§ WHAT YOU NEED TO DO: Write out exactly the lines below that run from the line containing "POT pin GND: GND -> 5V" through the last line of the records.

§ DATA SHOWN:

■ ■ ■

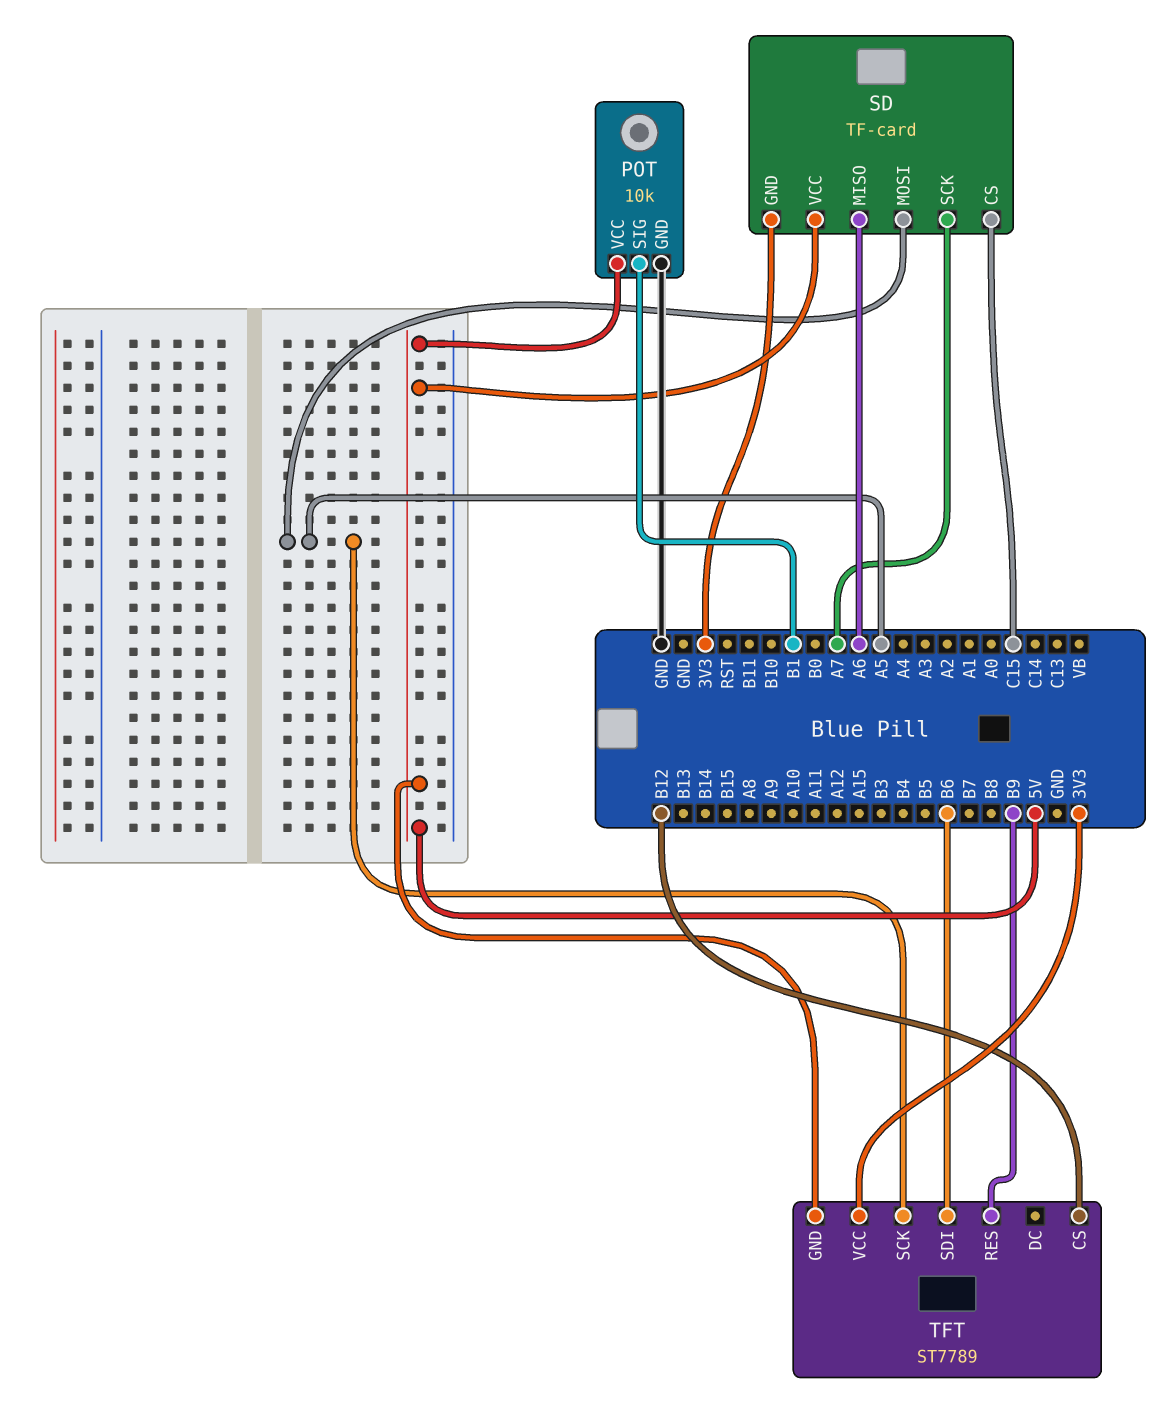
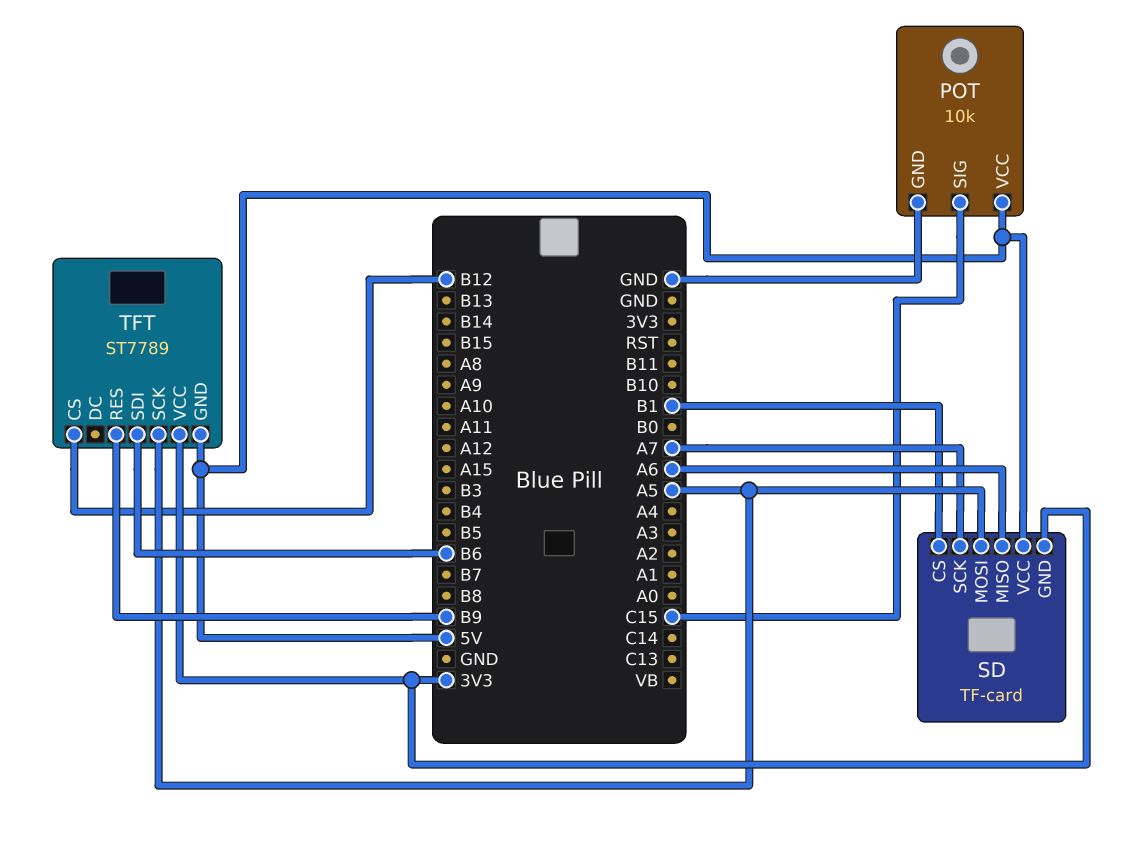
POT pin SIG: B1 -> C15
SD pin CS: C15 -> B1

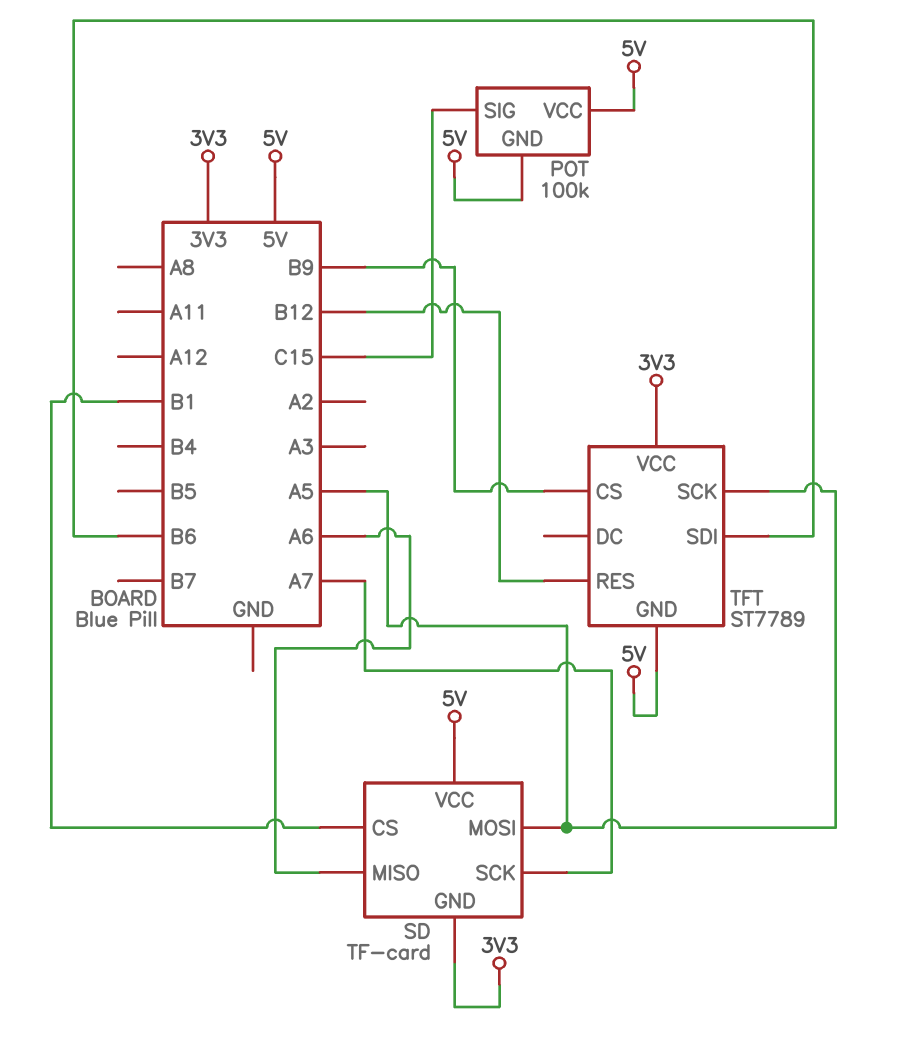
POT: 10k -> 100k
POT pin GND: GND -> 5V
TFT pin CS: B12 -> B9
TFT pin RES: B9 -> B12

■ ■ ■

§ RESULT:
POT pin GND: GND -> 5V
TFT pin CS: B12 -> B9
TFT pin RES: B9 -> B12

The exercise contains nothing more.